Data under study:
= Beginning of Section =
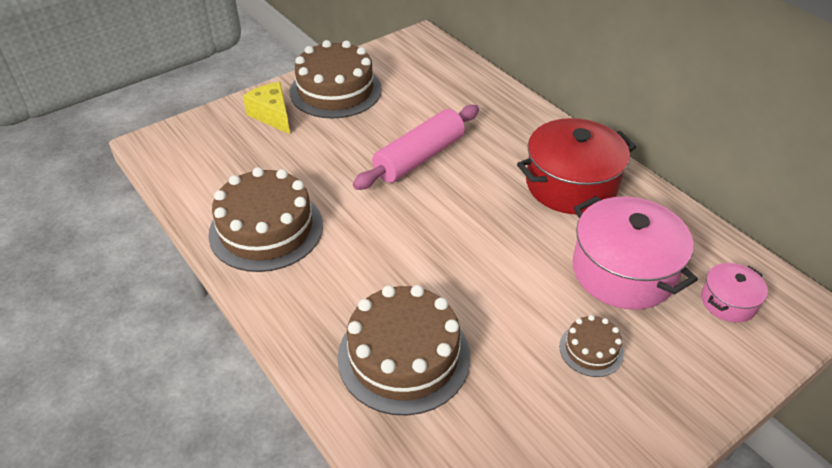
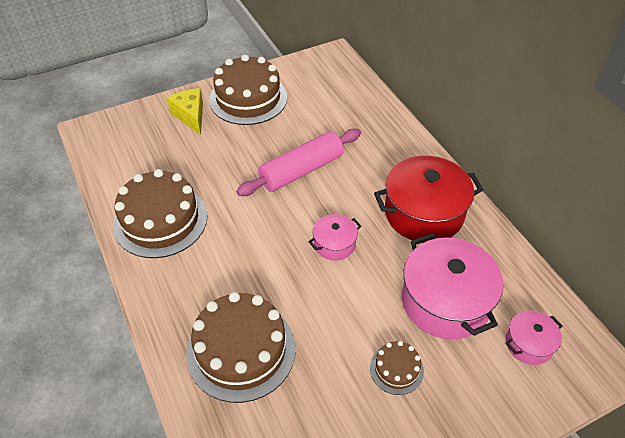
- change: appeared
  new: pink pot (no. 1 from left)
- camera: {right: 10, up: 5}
= End of Section =
= Beginning of Section =
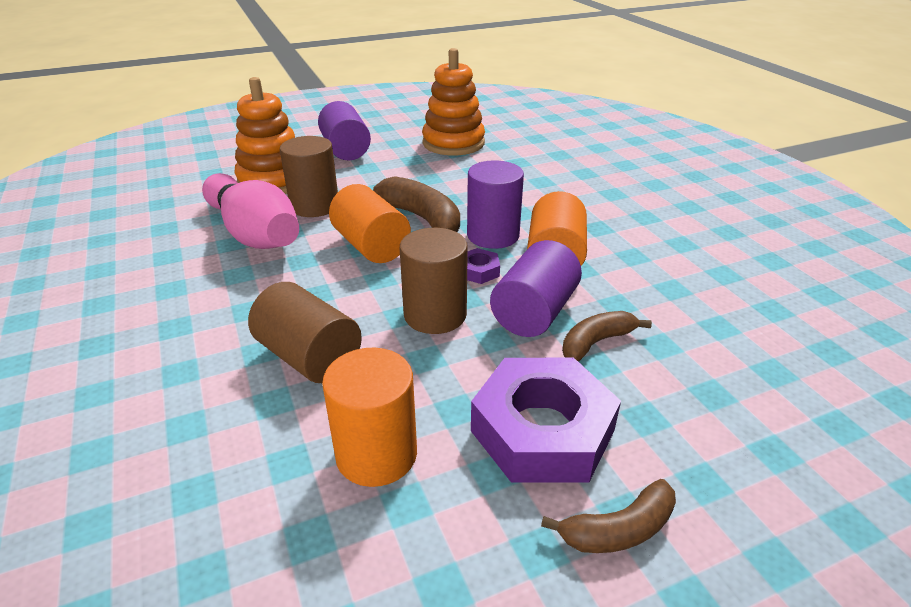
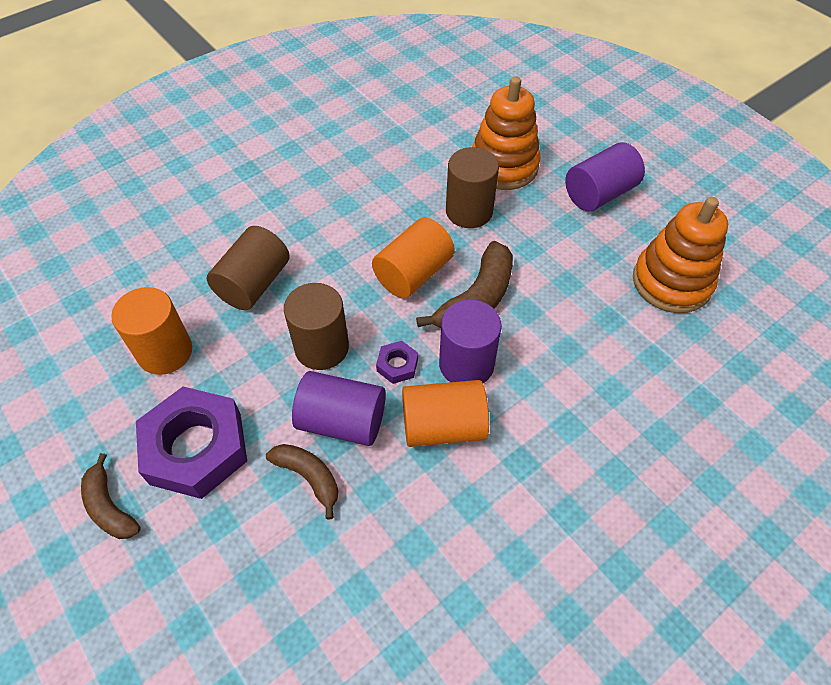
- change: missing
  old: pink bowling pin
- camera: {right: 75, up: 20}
= End of Section =
Action item: The word "pink" appears on some lines of the data above; count those lines and give only the total.

Response area: 2